- [Material for this task]:
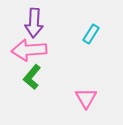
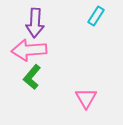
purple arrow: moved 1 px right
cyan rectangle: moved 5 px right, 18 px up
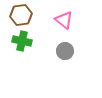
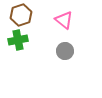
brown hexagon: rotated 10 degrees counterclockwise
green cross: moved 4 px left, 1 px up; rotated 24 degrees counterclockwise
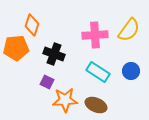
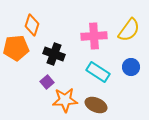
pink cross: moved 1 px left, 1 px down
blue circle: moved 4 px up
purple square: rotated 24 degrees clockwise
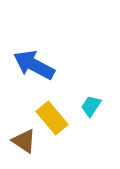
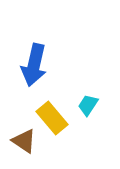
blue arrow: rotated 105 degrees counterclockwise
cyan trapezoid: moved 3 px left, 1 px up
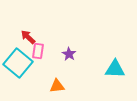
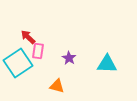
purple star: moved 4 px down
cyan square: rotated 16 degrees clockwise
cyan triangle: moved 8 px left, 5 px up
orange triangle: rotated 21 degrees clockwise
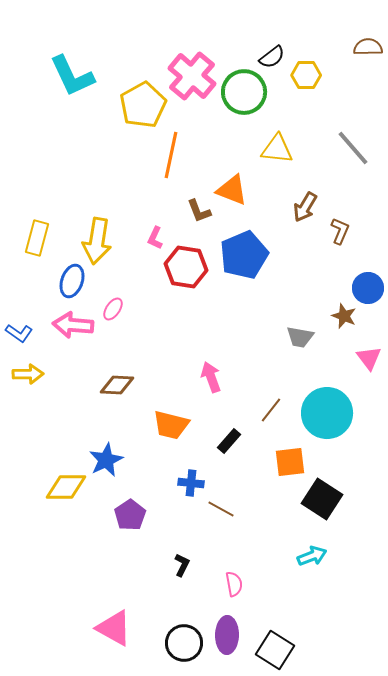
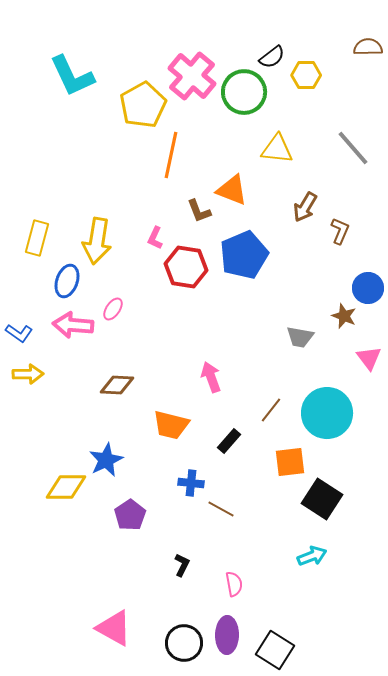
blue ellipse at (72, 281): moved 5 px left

---

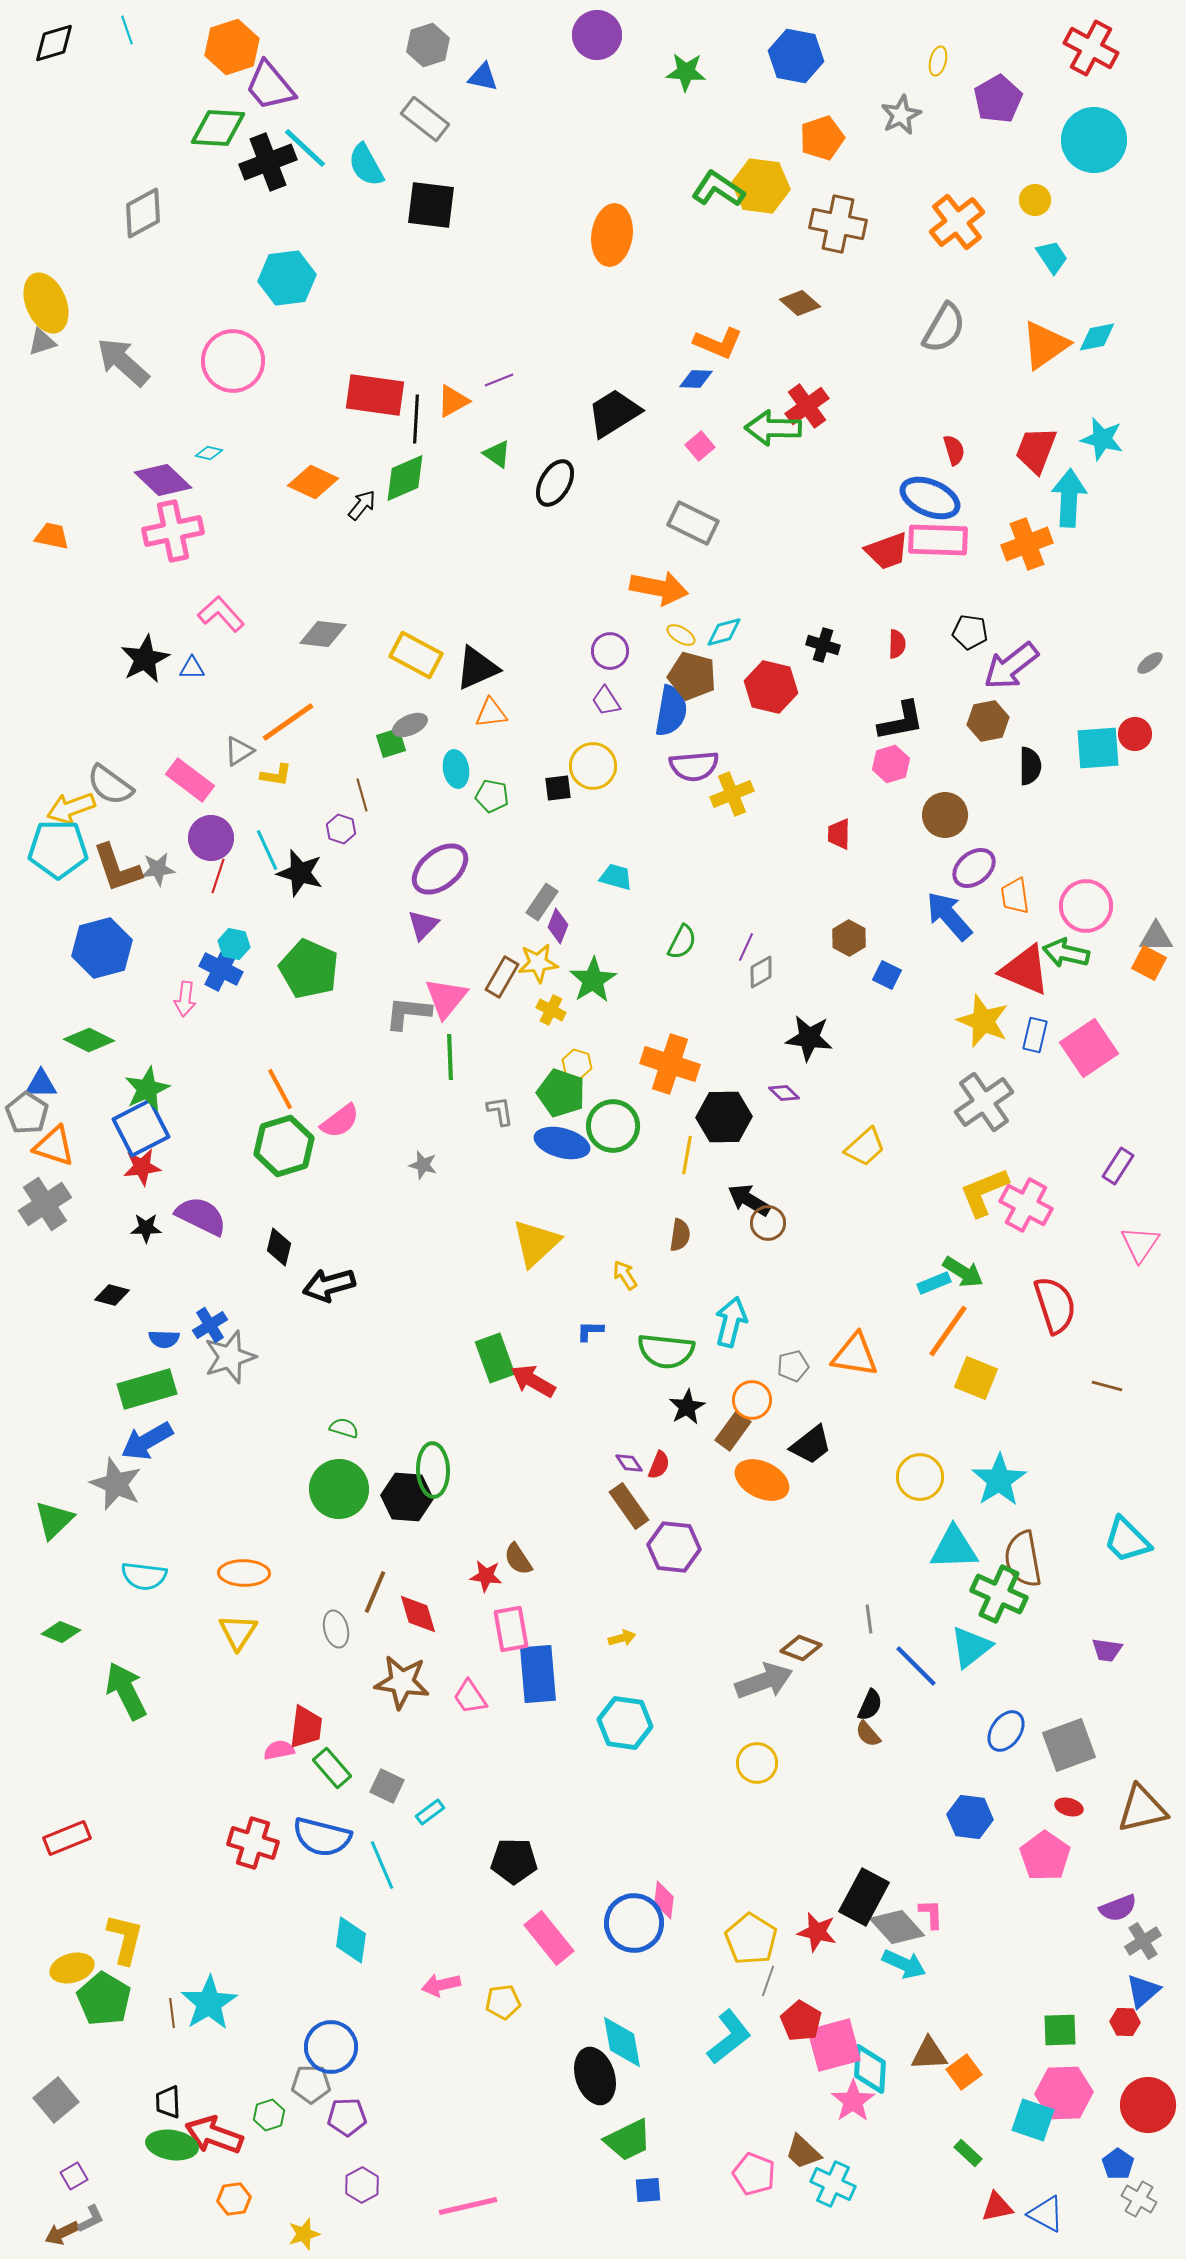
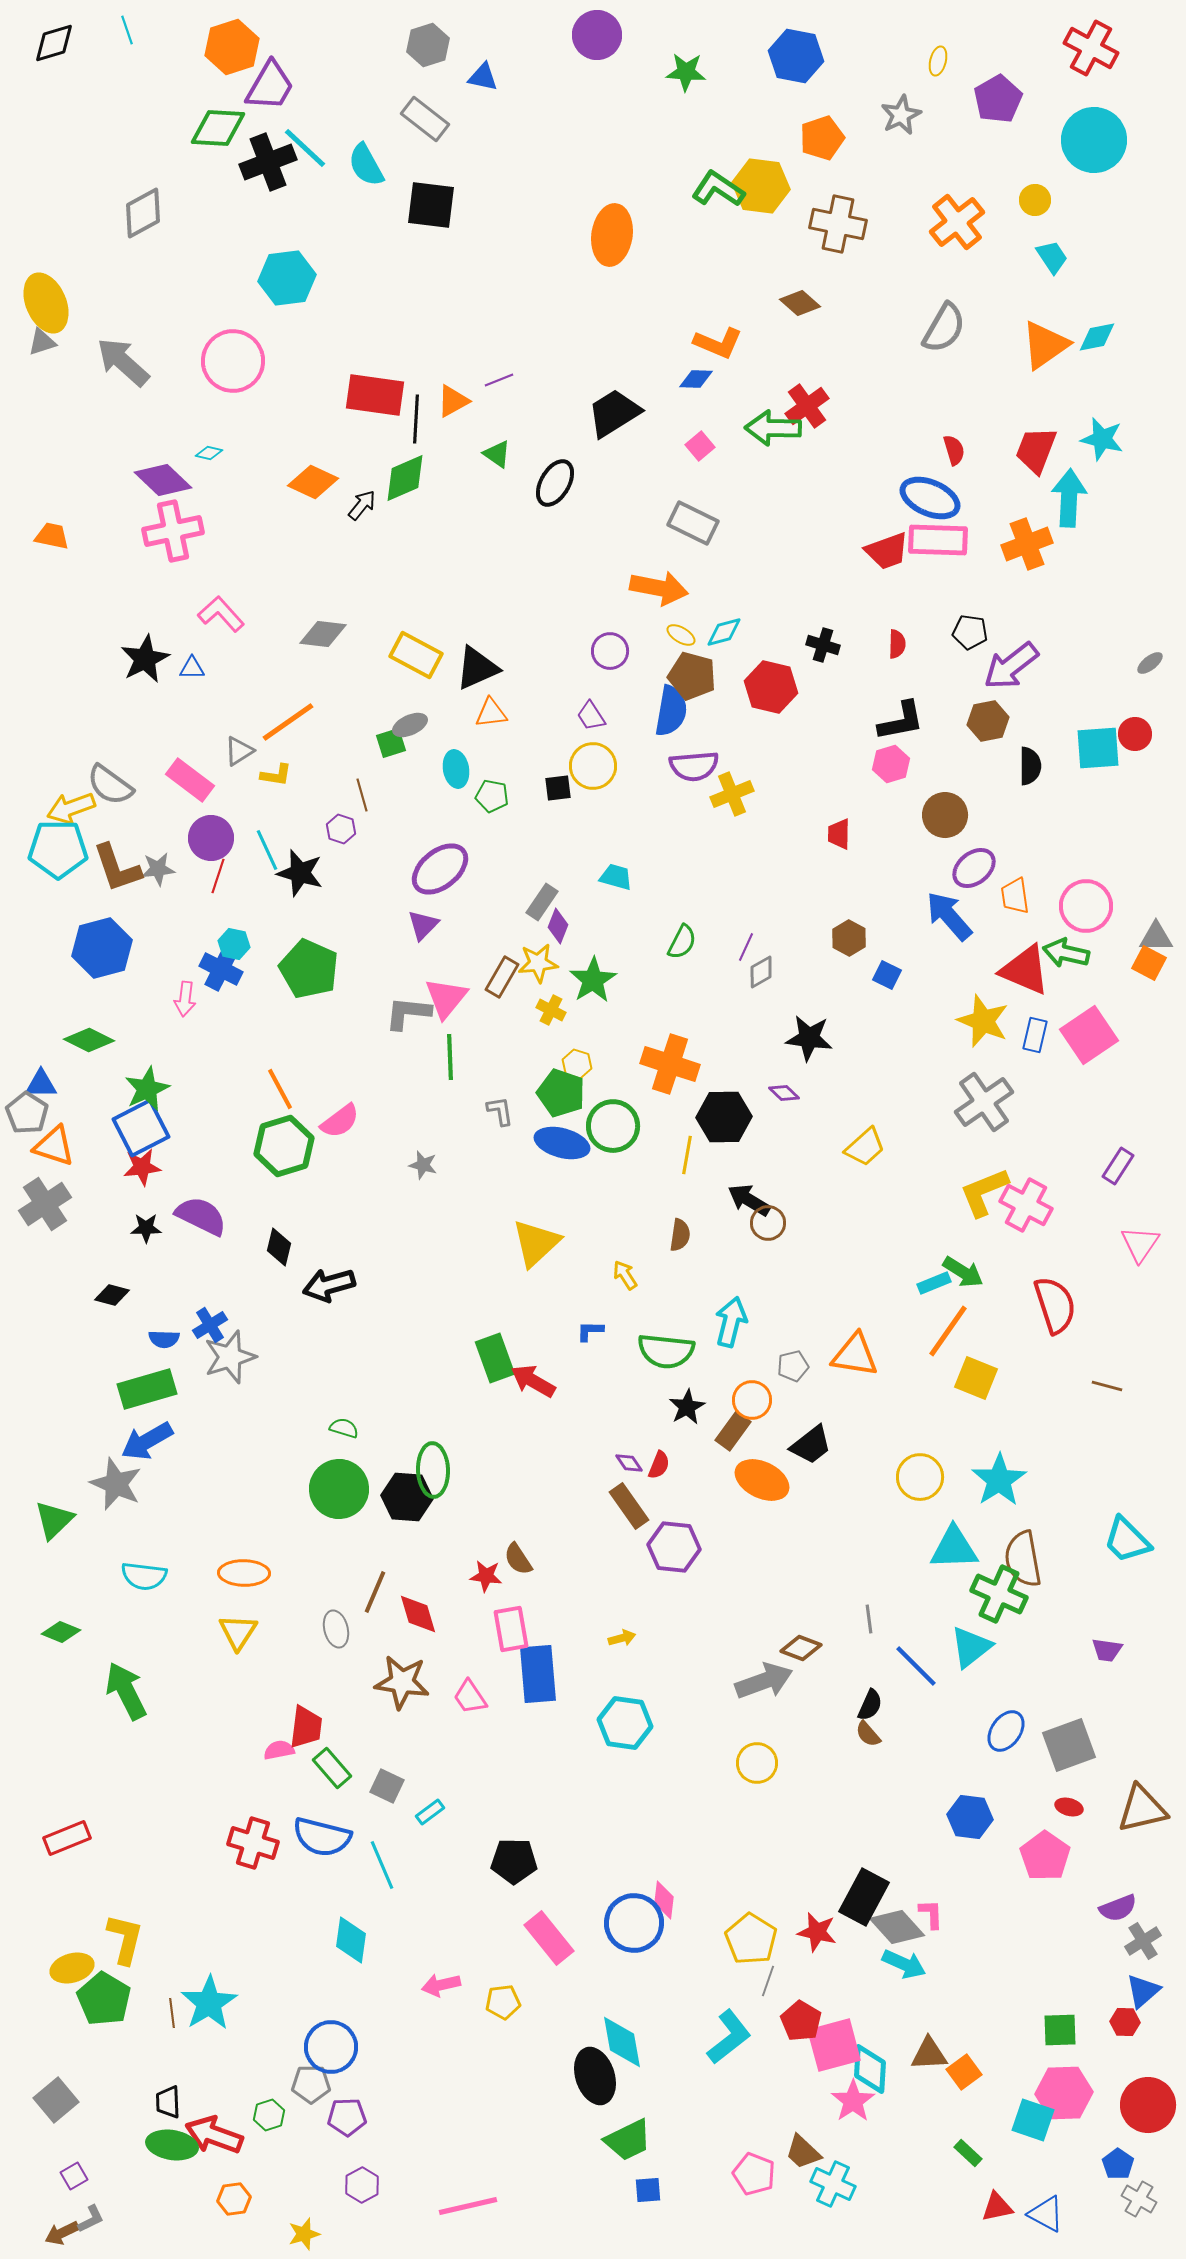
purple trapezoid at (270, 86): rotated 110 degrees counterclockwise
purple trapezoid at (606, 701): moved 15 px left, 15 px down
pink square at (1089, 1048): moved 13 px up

==

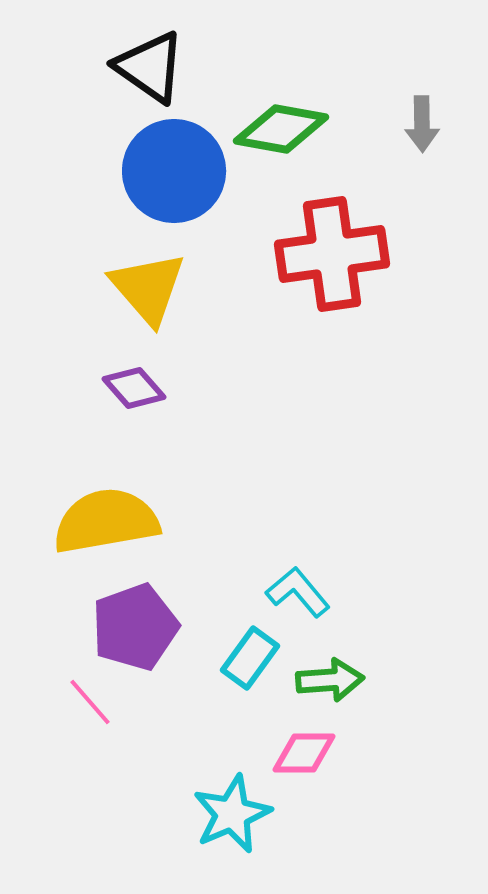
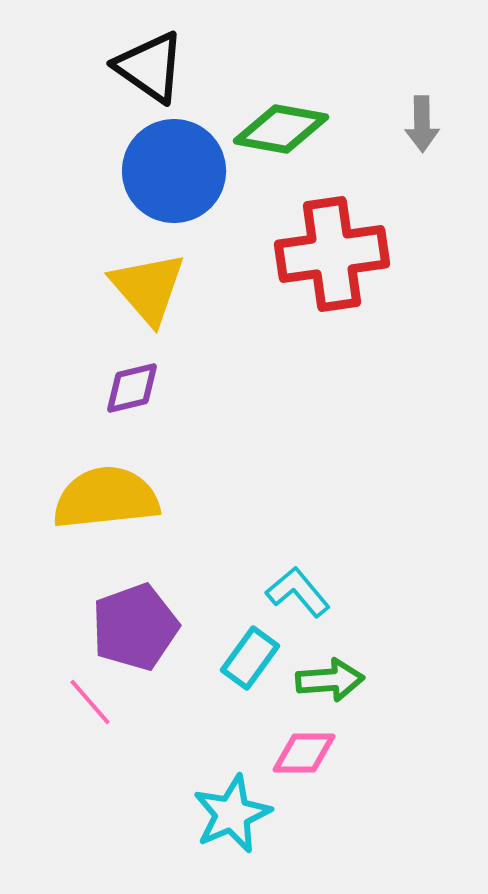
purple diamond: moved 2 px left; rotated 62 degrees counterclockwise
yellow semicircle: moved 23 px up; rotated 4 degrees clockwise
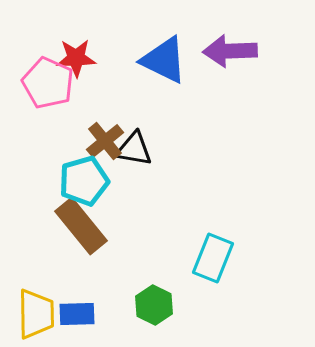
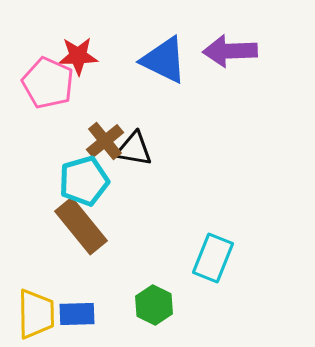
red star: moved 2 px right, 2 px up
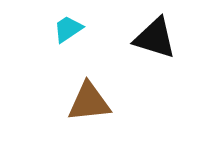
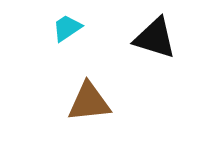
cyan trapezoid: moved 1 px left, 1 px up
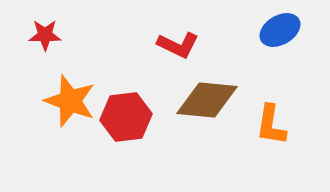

- [Directions for this task]:
When you reach the line that has "cyan square: rotated 16 degrees clockwise" in the data above, start repeating lines exactly, and stop after the line that has "blue ellipse at (72, 281): moved 5 px left"; pictures stay out.

- [Result of the exercise]:
cyan square: rotated 16 degrees clockwise
cyan triangle: moved 8 px left, 5 px up
orange triangle: rotated 21 degrees clockwise
blue ellipse at (72, 281): moved 5 px left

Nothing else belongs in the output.